- **Work instructions**: Lay out the lines below as a numbered list, from the line containing "In order to click on free" through the line containing "Find the location of a particular element. vacant", inclusive. Leave out any blank lines.

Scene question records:

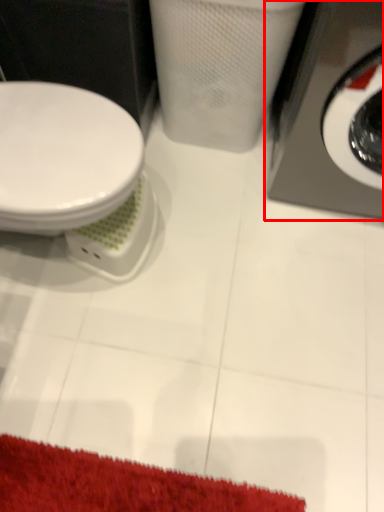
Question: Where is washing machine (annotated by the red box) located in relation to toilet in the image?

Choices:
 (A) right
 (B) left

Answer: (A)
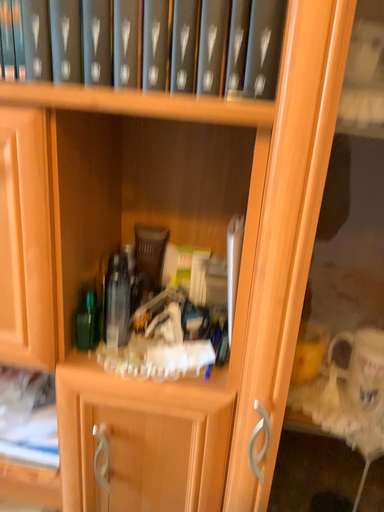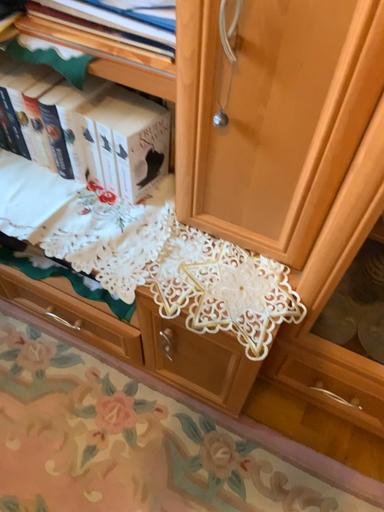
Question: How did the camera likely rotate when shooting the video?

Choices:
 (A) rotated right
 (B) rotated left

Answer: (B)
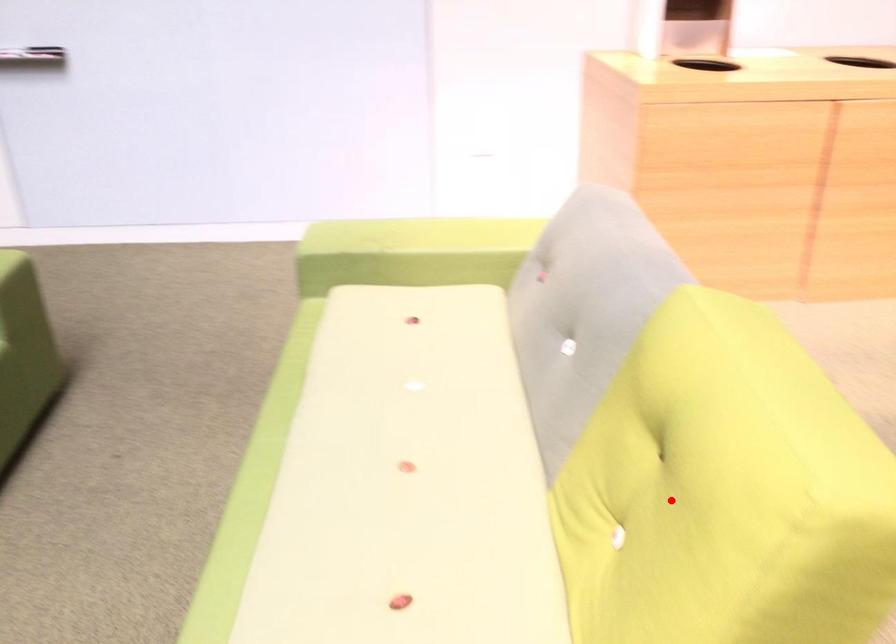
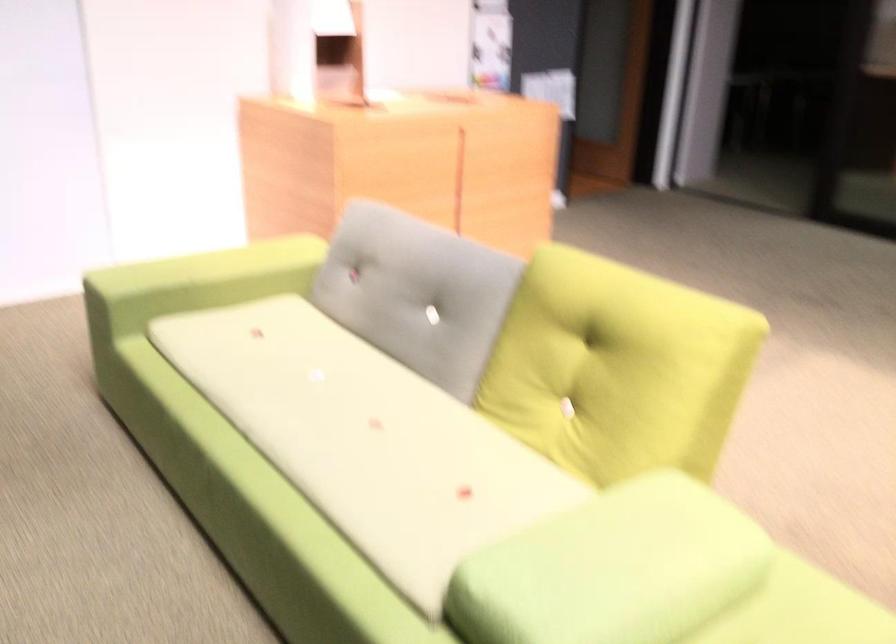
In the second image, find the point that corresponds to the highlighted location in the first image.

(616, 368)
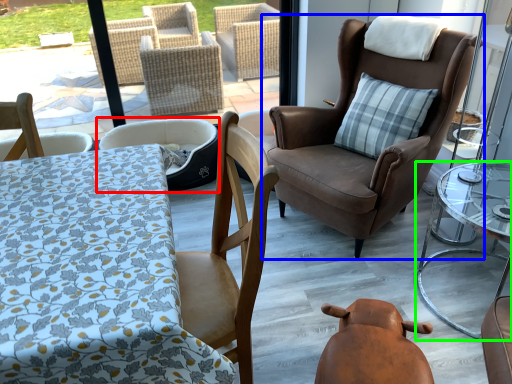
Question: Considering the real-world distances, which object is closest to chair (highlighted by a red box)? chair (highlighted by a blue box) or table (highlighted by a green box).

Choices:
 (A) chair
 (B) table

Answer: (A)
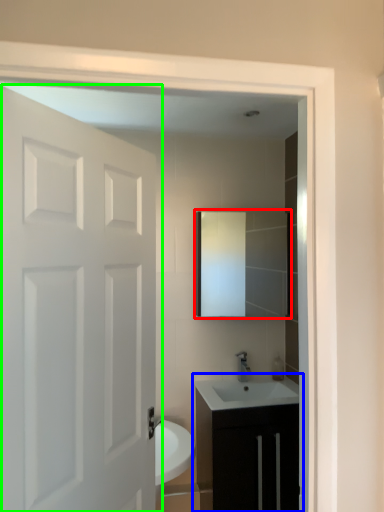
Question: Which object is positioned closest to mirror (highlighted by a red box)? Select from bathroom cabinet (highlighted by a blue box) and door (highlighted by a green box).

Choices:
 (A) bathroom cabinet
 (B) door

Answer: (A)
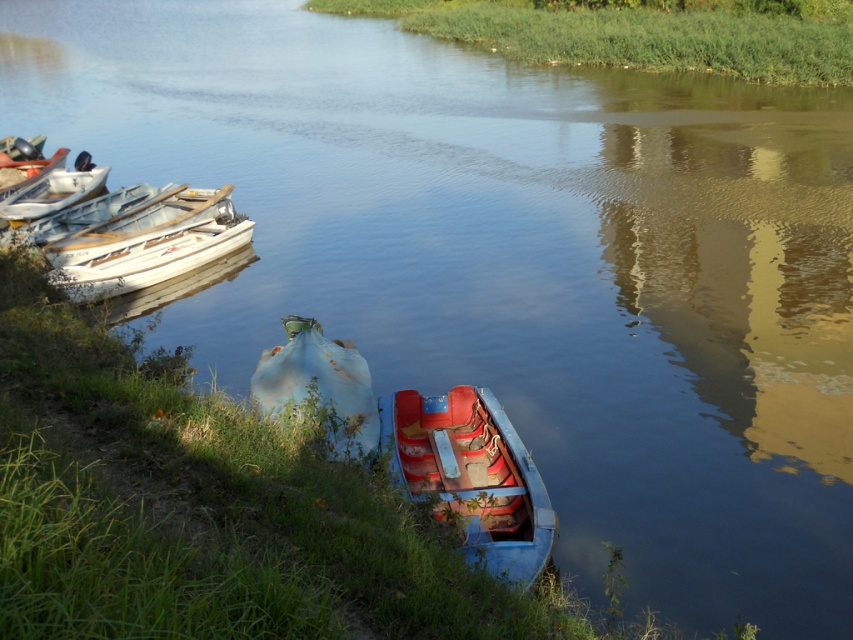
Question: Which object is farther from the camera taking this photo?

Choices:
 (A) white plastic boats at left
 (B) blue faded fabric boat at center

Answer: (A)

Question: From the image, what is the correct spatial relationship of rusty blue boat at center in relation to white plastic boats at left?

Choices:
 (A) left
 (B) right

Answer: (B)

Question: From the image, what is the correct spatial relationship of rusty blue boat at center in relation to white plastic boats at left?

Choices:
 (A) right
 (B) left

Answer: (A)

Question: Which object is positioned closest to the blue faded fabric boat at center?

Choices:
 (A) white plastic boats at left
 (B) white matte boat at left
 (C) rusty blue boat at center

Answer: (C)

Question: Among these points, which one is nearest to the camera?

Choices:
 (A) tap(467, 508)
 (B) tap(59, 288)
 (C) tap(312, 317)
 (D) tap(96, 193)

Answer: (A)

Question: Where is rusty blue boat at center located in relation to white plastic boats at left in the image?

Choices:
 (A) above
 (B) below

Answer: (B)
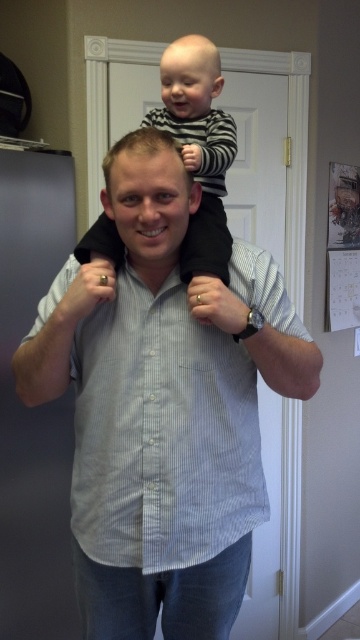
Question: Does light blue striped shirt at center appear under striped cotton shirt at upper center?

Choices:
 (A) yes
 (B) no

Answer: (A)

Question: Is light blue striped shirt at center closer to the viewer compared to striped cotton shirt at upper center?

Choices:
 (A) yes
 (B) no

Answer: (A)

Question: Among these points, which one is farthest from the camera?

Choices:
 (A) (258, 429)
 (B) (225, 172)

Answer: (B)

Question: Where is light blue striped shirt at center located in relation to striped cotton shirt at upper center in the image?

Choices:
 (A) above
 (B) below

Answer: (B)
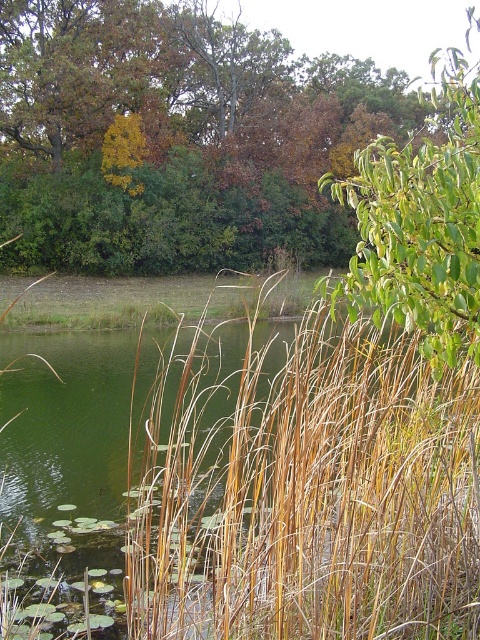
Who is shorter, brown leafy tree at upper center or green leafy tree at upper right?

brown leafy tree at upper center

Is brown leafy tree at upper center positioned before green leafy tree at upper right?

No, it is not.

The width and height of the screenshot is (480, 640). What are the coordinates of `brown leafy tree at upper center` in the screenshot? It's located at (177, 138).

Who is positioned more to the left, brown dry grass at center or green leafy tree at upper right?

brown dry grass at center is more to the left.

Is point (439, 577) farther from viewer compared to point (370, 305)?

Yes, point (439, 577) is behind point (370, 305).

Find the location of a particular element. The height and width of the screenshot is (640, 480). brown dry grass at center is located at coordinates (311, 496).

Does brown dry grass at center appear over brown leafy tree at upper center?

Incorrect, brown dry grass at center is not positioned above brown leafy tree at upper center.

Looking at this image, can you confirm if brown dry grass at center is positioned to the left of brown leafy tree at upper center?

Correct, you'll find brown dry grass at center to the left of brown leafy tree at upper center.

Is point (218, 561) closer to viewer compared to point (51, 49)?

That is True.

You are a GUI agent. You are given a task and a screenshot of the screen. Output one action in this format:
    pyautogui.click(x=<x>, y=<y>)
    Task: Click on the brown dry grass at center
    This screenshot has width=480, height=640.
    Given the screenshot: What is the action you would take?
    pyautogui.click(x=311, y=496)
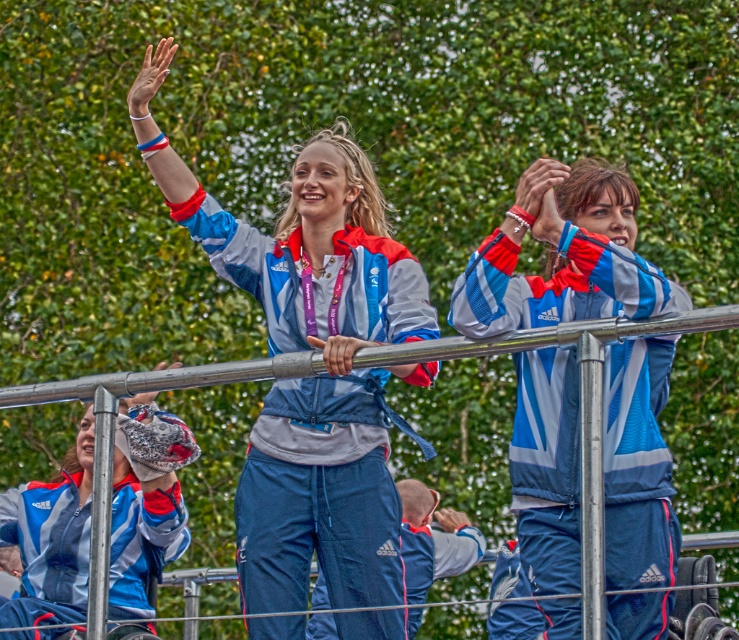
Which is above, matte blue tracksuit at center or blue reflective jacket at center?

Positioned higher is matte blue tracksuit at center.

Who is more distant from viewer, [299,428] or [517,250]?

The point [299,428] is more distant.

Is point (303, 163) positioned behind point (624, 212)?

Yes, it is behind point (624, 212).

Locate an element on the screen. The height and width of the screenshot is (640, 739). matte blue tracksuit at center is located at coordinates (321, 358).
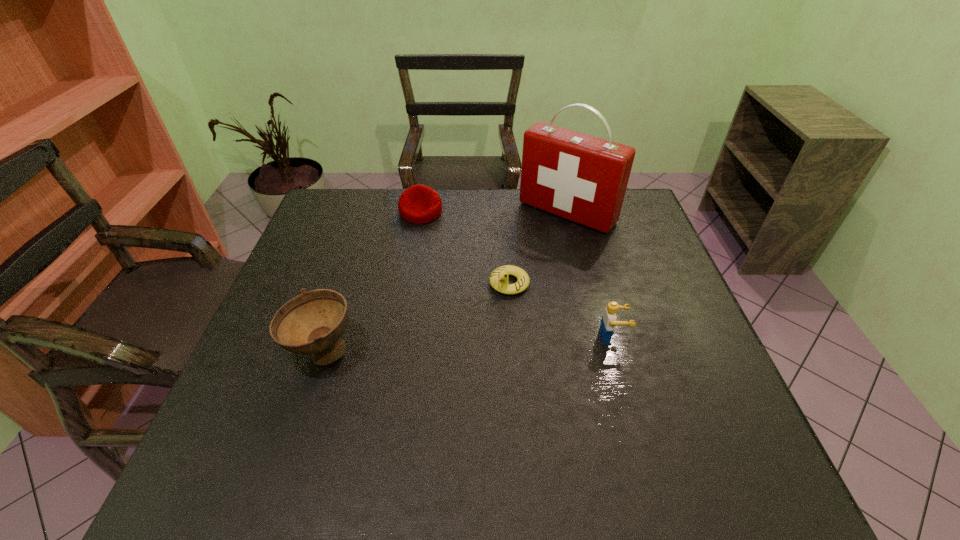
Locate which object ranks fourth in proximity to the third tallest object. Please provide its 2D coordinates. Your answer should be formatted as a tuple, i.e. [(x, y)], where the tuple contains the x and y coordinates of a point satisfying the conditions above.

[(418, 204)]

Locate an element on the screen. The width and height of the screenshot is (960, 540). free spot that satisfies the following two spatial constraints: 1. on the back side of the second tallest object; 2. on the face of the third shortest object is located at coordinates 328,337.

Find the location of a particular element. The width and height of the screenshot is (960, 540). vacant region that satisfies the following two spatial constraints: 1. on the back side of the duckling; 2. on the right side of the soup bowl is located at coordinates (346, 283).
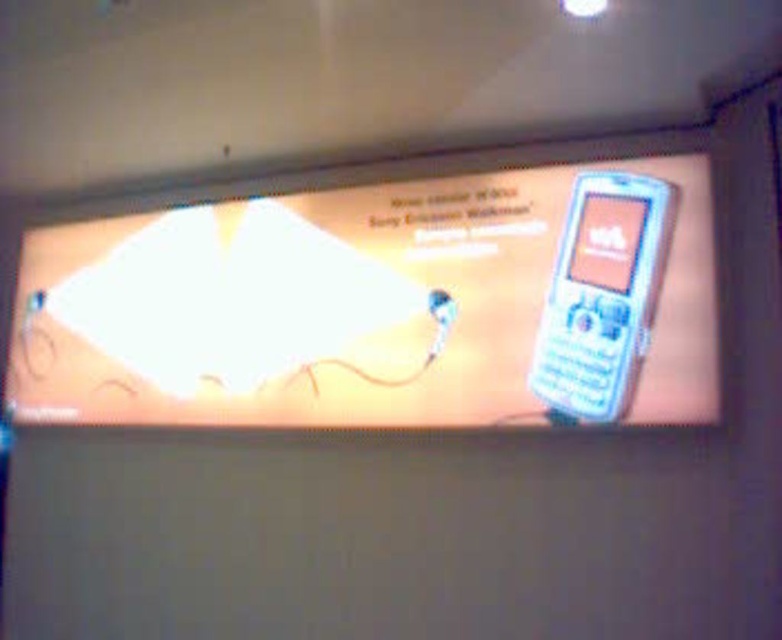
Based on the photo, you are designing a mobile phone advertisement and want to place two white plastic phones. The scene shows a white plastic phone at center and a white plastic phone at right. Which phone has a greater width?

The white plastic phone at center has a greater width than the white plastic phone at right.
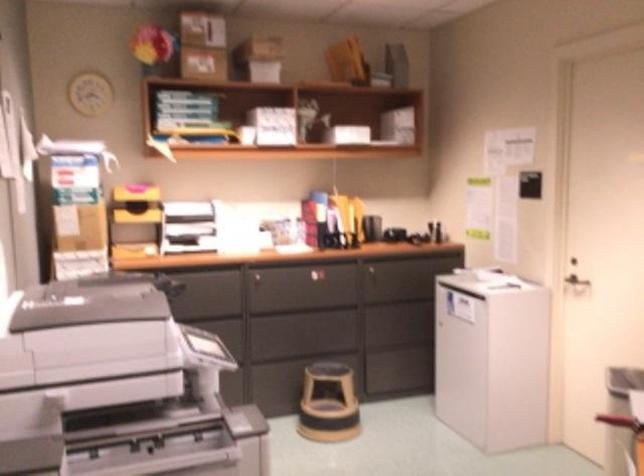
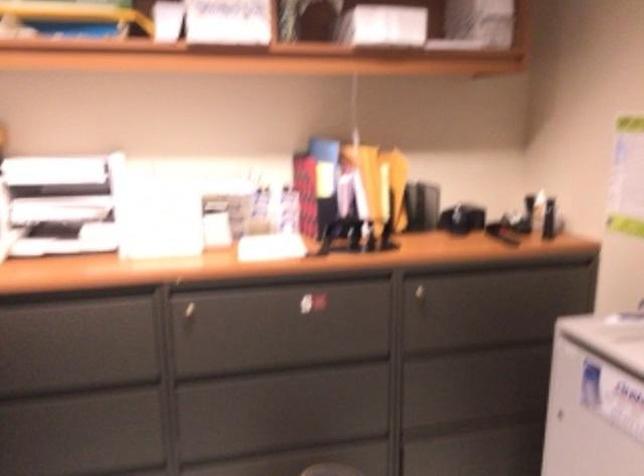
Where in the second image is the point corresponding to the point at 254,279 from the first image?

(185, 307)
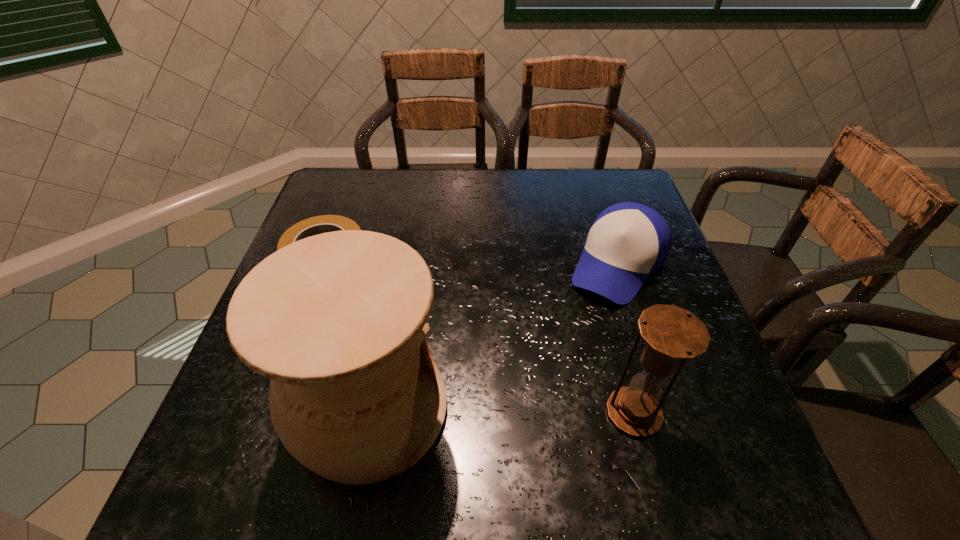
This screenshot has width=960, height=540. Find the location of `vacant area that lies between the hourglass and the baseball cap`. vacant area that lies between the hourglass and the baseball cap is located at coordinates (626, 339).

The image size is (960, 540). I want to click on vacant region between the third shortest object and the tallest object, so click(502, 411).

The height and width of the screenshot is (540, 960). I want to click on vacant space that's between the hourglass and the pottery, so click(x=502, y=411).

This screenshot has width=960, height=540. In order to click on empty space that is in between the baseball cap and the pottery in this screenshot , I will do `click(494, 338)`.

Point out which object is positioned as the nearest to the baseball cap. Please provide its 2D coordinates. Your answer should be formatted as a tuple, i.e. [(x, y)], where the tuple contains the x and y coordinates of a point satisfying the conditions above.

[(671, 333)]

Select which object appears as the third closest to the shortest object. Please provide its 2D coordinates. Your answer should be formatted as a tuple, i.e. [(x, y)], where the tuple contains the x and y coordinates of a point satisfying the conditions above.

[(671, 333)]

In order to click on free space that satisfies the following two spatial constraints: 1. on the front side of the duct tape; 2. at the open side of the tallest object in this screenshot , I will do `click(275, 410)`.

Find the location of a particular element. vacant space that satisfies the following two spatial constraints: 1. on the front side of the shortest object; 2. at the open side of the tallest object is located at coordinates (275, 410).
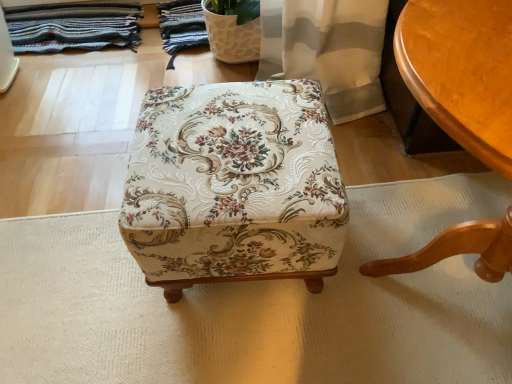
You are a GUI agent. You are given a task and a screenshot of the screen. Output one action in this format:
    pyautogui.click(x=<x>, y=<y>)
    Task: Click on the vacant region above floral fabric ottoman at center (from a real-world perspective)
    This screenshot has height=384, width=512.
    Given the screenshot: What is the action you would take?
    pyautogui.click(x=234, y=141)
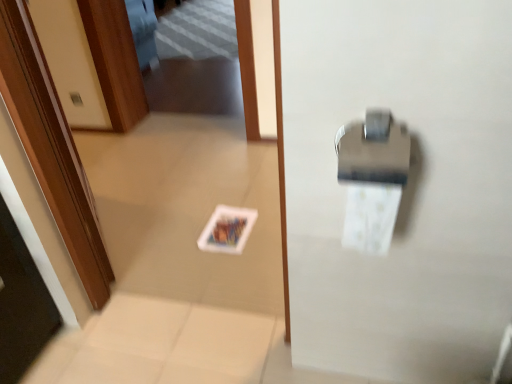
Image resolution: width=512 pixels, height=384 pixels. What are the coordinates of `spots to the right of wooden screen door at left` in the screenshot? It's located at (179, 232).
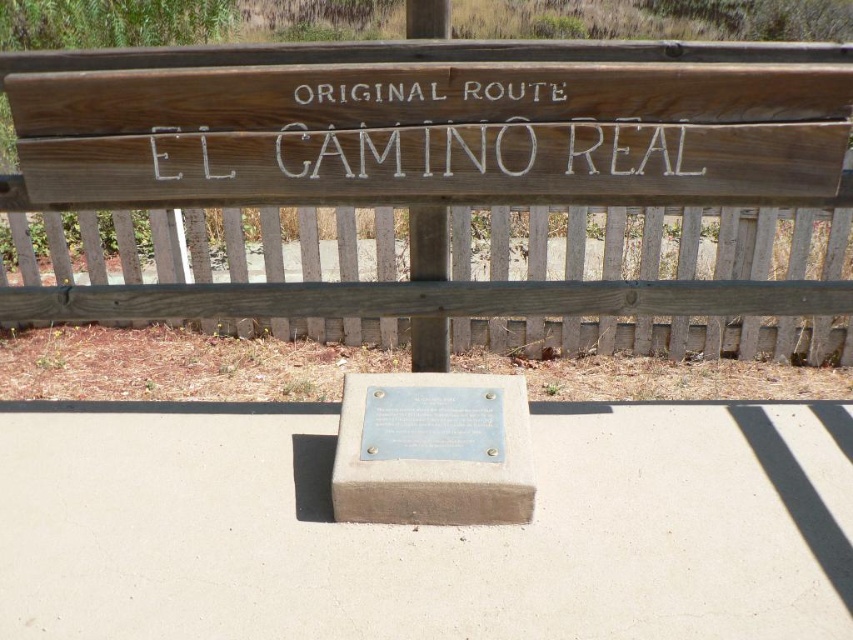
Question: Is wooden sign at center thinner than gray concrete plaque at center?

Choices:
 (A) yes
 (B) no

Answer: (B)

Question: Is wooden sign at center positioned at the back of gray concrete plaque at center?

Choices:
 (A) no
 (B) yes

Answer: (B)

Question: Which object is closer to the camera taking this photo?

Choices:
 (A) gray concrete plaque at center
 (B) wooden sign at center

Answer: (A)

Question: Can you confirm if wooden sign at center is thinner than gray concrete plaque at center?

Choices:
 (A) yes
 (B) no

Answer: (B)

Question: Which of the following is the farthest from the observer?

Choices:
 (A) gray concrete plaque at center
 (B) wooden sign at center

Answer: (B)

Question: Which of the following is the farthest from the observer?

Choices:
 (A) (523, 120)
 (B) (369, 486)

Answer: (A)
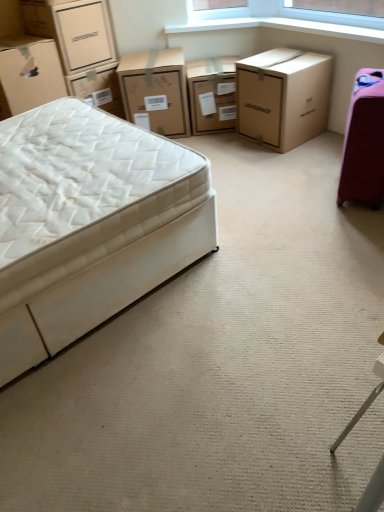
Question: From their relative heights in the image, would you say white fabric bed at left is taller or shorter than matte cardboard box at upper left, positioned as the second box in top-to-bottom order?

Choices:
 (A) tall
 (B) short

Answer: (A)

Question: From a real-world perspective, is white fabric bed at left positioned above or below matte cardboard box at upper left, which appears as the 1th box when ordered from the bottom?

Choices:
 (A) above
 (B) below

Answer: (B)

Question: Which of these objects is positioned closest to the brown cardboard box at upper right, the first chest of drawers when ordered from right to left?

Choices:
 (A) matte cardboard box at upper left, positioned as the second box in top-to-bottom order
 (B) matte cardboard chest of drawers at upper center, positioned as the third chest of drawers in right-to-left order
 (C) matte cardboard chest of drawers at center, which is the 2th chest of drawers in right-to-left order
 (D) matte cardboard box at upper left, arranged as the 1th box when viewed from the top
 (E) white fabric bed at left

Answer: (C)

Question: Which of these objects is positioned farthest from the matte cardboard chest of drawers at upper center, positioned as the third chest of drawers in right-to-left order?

- **Result**:
1. In order to click on free space that satisfies the following two spatial constraints: 1. on the front side of the duct tape; 2. at the open side of the tallest object in this screenshot , I will do `click(275, 410)`.
2. Find the location of a particular element. vacant space that satisfies the following two spatial constraints: 1. on the front side of the shortest object; 2. at the open side of the tallest object is located at coordinates (275, 410).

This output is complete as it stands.